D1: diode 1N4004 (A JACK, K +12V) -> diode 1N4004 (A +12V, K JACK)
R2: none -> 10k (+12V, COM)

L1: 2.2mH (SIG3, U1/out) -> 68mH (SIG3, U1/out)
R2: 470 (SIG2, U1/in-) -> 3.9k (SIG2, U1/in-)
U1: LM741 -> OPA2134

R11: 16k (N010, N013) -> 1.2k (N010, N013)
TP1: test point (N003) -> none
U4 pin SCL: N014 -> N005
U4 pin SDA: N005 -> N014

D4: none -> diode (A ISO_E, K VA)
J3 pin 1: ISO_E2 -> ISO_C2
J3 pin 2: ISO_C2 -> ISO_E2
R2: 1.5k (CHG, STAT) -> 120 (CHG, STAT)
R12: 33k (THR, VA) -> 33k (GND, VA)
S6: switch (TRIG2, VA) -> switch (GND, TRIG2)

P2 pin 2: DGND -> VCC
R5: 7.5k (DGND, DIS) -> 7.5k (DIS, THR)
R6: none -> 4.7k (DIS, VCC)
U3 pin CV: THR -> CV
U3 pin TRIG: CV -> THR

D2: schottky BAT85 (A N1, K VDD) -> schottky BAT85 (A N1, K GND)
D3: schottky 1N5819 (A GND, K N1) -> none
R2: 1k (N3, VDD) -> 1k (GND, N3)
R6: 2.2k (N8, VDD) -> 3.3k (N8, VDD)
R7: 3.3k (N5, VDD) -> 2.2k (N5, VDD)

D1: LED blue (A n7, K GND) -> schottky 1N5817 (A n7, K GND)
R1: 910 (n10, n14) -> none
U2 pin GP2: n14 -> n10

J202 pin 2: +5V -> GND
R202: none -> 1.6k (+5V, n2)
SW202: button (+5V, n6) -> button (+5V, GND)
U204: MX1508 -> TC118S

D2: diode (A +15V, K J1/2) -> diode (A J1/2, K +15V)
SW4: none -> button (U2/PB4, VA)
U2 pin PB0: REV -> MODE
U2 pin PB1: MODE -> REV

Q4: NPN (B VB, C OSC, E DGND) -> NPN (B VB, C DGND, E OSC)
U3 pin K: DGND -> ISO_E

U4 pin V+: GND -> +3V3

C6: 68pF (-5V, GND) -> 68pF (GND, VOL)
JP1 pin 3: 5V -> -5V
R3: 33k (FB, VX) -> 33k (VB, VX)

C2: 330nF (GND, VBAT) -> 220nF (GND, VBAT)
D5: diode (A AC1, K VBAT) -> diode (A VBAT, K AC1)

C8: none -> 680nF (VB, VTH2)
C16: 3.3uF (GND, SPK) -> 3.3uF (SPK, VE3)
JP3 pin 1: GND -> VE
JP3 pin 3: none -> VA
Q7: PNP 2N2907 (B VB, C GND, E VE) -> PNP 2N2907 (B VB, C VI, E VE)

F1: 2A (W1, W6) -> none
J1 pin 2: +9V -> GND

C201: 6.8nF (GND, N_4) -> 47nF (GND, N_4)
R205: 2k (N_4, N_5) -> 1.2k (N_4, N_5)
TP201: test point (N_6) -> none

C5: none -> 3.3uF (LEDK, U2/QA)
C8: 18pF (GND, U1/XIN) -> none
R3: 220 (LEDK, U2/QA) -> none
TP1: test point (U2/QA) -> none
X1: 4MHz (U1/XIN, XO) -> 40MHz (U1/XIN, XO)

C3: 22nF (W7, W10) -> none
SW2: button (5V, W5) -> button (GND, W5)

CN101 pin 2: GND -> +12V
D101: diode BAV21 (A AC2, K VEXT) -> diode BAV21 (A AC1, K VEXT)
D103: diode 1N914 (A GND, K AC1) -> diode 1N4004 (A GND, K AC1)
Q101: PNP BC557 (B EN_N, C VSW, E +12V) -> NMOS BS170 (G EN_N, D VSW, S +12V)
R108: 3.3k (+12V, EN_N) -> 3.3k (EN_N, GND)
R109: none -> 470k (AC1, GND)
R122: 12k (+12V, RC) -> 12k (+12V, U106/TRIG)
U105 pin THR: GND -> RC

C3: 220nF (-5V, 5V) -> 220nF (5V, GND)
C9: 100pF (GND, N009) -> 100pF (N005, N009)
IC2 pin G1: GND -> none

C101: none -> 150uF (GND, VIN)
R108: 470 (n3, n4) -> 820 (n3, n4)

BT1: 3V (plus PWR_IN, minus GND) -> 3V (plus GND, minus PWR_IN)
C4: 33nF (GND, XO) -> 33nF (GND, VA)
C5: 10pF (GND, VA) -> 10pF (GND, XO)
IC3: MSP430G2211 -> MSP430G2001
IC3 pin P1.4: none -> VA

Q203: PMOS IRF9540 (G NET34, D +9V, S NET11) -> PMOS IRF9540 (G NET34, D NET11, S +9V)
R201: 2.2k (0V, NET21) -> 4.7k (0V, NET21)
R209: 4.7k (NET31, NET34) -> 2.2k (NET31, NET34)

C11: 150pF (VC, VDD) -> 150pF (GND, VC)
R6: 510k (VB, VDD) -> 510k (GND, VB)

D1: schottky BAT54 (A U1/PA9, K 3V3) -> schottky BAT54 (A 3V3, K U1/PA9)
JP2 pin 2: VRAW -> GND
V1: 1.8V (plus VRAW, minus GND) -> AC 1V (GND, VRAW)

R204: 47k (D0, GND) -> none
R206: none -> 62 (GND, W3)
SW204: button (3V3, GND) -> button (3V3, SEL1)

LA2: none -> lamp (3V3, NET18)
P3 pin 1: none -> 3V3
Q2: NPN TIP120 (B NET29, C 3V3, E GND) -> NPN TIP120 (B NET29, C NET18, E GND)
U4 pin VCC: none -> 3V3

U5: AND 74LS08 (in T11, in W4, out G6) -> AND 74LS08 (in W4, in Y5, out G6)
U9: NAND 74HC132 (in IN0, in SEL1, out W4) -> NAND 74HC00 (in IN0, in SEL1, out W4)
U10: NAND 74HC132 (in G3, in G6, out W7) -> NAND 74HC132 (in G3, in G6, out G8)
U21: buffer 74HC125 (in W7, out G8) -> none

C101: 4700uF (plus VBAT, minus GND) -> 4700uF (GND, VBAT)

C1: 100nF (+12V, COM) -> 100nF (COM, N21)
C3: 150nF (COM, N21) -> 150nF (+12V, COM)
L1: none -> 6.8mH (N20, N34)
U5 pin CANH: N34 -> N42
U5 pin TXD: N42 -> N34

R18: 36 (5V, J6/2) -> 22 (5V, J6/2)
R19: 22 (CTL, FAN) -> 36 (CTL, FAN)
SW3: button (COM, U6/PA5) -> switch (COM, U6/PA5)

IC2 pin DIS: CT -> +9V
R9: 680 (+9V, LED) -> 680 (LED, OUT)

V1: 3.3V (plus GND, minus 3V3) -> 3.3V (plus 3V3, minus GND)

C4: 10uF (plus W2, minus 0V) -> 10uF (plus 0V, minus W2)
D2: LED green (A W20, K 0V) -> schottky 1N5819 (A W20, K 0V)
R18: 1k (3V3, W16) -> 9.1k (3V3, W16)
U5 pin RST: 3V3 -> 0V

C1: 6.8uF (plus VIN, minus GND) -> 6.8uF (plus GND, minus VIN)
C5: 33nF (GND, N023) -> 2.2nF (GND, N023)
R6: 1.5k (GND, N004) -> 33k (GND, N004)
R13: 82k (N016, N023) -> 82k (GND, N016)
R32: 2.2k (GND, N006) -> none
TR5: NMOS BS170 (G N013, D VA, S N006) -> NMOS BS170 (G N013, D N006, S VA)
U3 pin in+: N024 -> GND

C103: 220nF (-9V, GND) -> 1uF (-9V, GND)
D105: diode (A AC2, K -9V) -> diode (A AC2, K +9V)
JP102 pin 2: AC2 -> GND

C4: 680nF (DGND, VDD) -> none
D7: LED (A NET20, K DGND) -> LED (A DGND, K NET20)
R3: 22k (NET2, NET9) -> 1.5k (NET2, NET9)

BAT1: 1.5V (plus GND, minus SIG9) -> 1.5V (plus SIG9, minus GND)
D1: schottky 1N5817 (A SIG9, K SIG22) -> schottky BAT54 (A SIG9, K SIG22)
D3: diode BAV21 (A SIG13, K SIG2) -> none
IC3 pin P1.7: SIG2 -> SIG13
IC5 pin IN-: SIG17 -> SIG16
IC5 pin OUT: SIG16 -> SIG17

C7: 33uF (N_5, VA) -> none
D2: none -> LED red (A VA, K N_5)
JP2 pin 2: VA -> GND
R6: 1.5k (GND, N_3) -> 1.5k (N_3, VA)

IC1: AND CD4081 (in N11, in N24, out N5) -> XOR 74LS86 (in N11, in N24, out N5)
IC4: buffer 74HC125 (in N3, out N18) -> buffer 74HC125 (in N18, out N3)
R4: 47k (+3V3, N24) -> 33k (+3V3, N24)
======
What the task requires: Beginning with the line containing "D3: diode BAV21 (A SIG13, K SIG2) -> none" and ending with the last line of the listing above, return every line exactly and nothing else.

Answer box:
D3: diode BAV21 (A SIG13, K SIG2) -> none
IC3 pin P1.7: SIG2 -> SIG13
IC5 pin IN-: SIG17 -> SIG16
IC5 pin OUT: SIG16 -> SIG17

C7: 33uF (N_5, VA) -> none
D2: none -> LED red (A VA, K N_5)
JP2 pin 2: VA -> GND
R6: 1.5k (GND, N_3) -> 1.5k (N_3, VA)

IC1: AND CD4081 (in N11, in N24, out N5) -> XOR 74LS86 (in N11, in N24, out N5)
IC4: buffer 74HC125 (in N3, out N18) -> buffer 74HC125 (in N18, out N3)
R4: 47k (+3V3, N24) -> 33k (+3V3, N24)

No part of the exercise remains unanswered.